Colored object listings:
◇ ◇ ◇

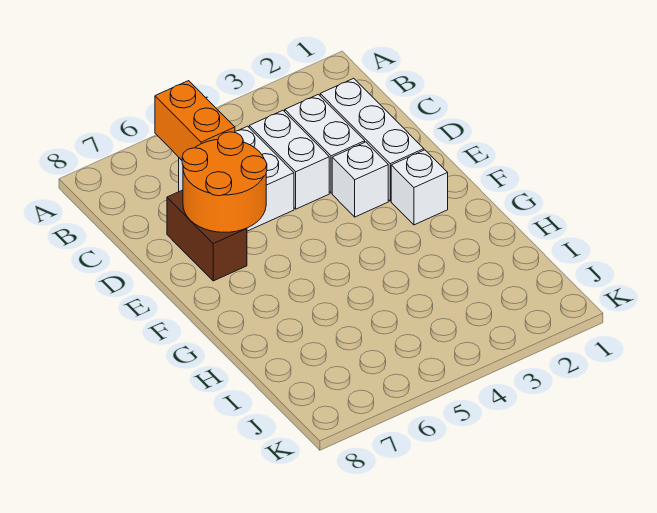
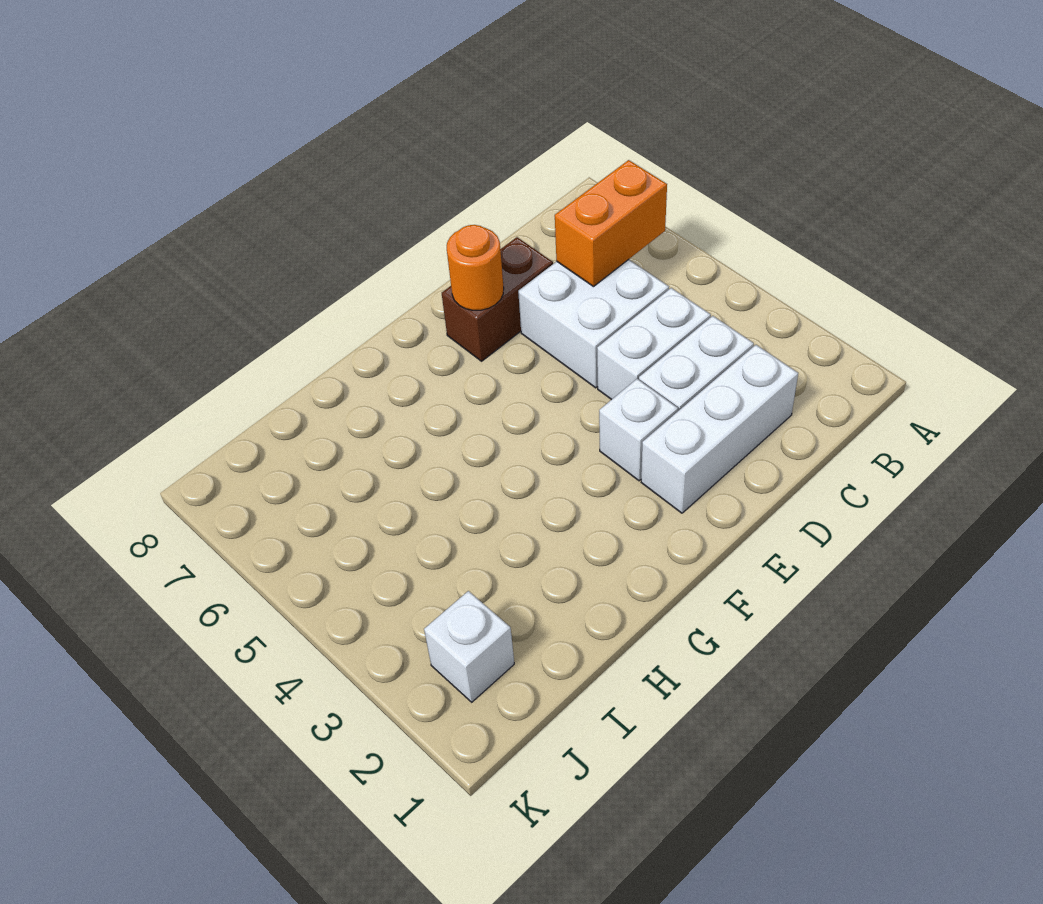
orange round brick D6:E7 level 2 -> orange round brick E7 level 2
white brick F2 level 1 -> white brick J2 level 1

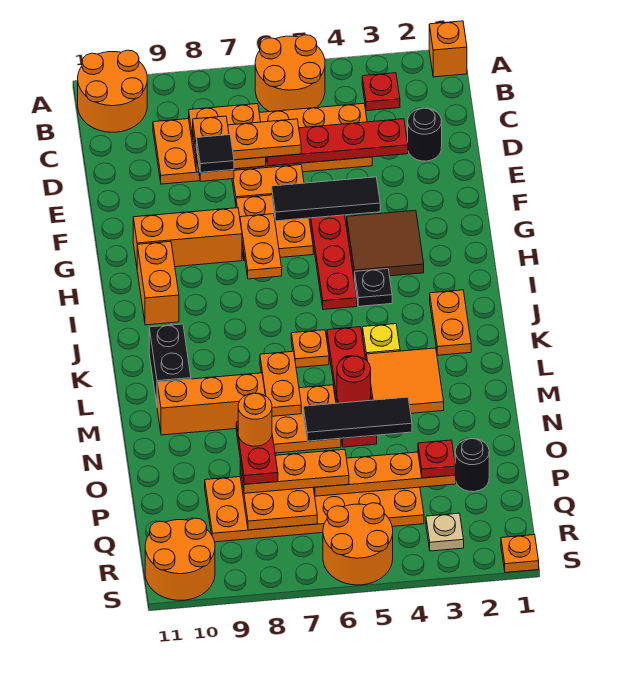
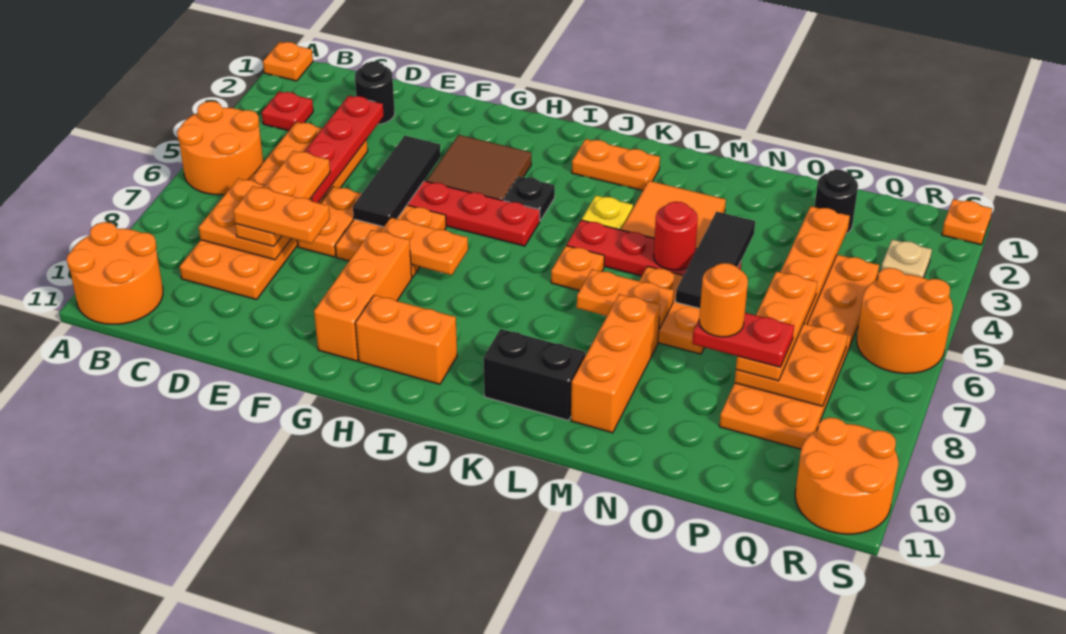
orange brick A1 level 1 -> orange plate A1 level 1
black tile E8 level 5 -> none
red plate P3 level 3 -> none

◇ ◇ ◇

Pull together all lines from the data that mention the word "brick".

orange round brick D6:E7 level 2 -> orange round brick E7 level 2
white brick F2 level 1 -> white brick J2 level 1
orange brick A1 level 1 -> orange plate A1 level 1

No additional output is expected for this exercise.